● **ABOUT THIS EXERCISE**
Every line of the material must be restated exactly, though not its pictures.

● **DATA SHOWN**
....................
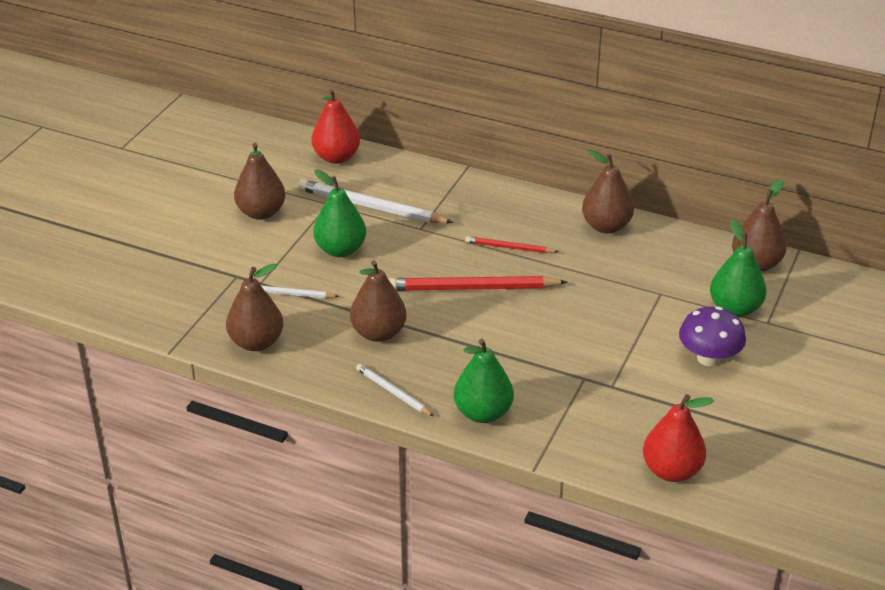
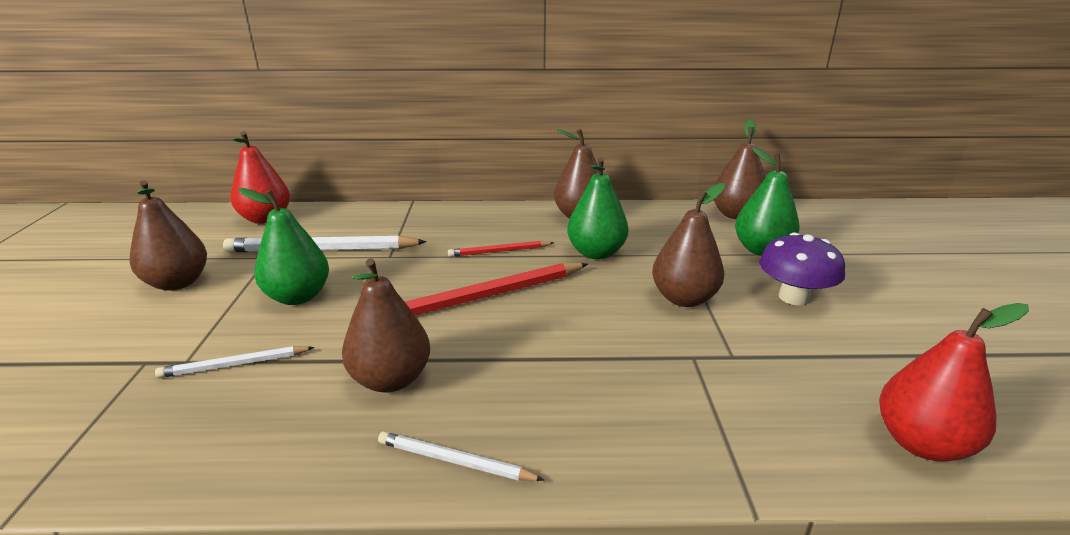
camera: 25 degrees left, 10 degrees down
(256, 342) = (189, 451): brown pear -> brown pear (684, 298)
(483, 413) = (609, 447): green pear -> green pear (596, 253)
....................
● **RESPONSE**
camera: 25 degrees left, 10 degrees down
(256, 342) = (189, 451): brown pear -> brown pear (684, 298)
(483, 413) = (609, 447): green pear -> green pear (596, 253)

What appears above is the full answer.